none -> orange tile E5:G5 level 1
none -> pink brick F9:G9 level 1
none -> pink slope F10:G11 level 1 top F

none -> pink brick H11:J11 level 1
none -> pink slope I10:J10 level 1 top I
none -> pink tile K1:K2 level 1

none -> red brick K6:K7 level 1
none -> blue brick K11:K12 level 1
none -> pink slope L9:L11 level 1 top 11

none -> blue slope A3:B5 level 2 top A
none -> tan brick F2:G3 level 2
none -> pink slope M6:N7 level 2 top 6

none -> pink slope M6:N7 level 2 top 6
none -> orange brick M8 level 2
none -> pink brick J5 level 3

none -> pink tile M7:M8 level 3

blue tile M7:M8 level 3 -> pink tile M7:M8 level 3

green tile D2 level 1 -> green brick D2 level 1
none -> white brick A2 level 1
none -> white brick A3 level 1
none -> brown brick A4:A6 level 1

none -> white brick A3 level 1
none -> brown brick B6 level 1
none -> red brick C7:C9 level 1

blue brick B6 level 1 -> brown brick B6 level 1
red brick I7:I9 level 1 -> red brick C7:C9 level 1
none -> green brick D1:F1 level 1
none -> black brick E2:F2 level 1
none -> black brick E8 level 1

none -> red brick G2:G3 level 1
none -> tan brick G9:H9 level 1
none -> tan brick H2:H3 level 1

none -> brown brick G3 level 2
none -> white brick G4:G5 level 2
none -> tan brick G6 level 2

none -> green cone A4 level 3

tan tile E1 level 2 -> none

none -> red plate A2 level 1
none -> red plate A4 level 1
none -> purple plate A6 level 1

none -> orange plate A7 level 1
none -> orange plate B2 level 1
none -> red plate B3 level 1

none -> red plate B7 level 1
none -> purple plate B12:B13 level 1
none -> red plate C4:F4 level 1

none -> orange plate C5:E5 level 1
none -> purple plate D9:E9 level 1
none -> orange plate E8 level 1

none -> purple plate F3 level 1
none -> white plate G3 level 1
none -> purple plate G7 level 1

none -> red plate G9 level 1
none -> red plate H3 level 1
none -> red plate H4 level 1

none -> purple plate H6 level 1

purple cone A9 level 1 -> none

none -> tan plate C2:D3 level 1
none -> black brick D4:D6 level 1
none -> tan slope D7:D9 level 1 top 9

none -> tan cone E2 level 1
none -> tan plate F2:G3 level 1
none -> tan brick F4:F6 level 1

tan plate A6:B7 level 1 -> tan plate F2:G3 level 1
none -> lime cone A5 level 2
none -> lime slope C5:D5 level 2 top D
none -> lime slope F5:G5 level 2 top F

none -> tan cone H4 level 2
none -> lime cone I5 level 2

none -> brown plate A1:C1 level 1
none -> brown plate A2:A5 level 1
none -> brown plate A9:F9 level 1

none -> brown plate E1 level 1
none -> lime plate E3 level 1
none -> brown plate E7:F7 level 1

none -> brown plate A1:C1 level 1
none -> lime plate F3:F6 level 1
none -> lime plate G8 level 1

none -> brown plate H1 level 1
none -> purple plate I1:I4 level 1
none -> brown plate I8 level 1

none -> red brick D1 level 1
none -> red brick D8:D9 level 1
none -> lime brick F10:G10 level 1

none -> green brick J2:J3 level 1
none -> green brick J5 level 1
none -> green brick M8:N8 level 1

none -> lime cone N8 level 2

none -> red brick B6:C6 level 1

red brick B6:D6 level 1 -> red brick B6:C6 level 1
******
What this task involves:
The entries above hold a line with "none -> orange plate A7 level 1" and a later line with "none -> red brick B6:C6 level 1". Write out exactly those lines and all lines between, nothing more.

Task result:
none -> orange plate A7 level 1
none -> orange plate B2 level 1
none -> red plate B3 level 1

none -> red plate B7 level 1
none -> purple plate B12:B13 level 1
none -> red plate C4:F4 level 1

none -> orange plate C5:E5 level 1
none -> purple plate D9:E9 level 1
none -> orange plate E8 level 1

none -> purple plate F3 level 1
none -> white plate G3 level 1
none -> purple plate G7 level 1

none -> red plate G9 level 1
none -> red plate H3 level 1
none -> red plate H4 level 1

none -> purple plate H6 level 1

purple cone A9 level 1 -> none

none -> tan plate C2:D3 level 1
none -> black brick D4:D6 level 1
none -> tan slope D7:D9 level 1 top 9

none -> tan cone E2 level 1
none -> tan plate F2:G3 level 1
none -> tan brick F4:F6 level 1

tan plate A6:B7 level 1 -> tan plate F2:G3 level 1
none -> lime cone A5 level 2
none -> lime slope C5:D5 level 2 top D
none -> lime slope F5:G5 level 2 top F

none -> tan cone H4 level 2
none -> lime cone I5 level 2

none -> brown plate A1:C1 level 1
none -> brown plate A2:A5 level 1
none -> brown plate A9:F9 level 1

none -> brown plate E1 level 1
none -> lime plate E3 level 1
none -> brown plate E7:F7 level 1

none -> brown plate A1:C1 level 1
none -> lime plate F3:F6 level 1
none -> lime plate G8 level 1

none -> brown plate H1 level 1
none -> purple plate I1:I4 level 1
none -> brown plate I8 level 1

none -> red brick D1 level 1
none -> red brick D8:D9 level 1
none -> lime brick F10:G10 level 1

none -> green brick J2:J3 level 1
none -> green brick J5 level 1
none -> green brick M8:N8 level 1

none -> lime cone N8 level 2

none -> red brick B6:C6 level 1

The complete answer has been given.